WHAT THE TASK REQUIRES: For the entries below, repeat exactly each line starting with the one that contains "orange plate B8:B9 level 1 -> none" and going on through the one that contains "grey slope J5:L5", and no others.

PROVIDED ENTRIES:
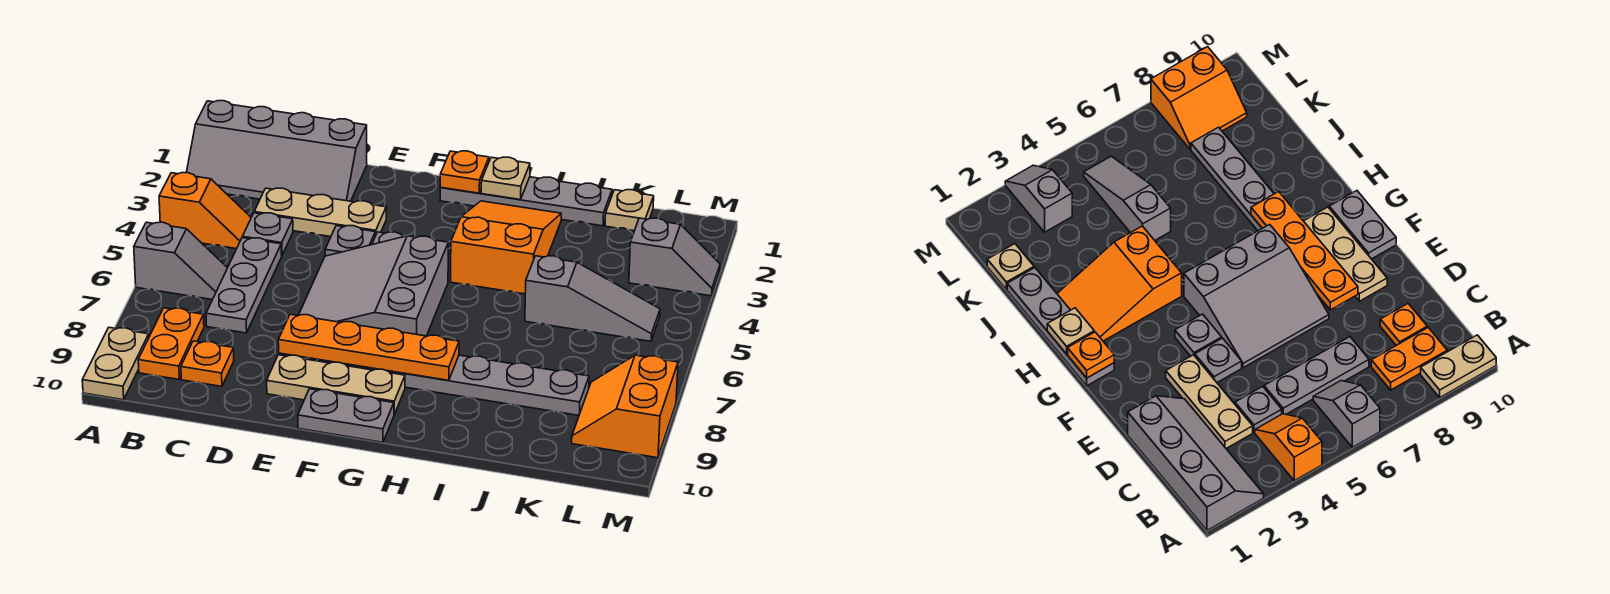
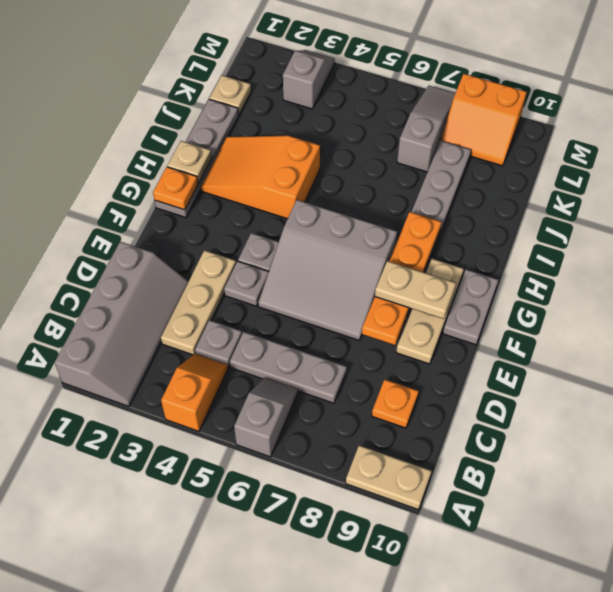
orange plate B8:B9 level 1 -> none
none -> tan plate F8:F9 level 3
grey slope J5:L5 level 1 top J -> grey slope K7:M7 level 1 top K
* * *
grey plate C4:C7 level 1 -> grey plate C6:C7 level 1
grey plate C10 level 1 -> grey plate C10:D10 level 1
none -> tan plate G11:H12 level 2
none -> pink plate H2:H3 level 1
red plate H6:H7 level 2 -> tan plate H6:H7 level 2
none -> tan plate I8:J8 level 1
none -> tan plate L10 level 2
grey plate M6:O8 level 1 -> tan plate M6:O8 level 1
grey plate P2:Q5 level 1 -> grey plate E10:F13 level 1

RESPONSE AREA:
orange plate B8:B9 level 1 -> none
none -> tan plate F8:F9 level 3
grey slope J5:L5 level 1 top J -> grey slope K7:M7 level 1 top K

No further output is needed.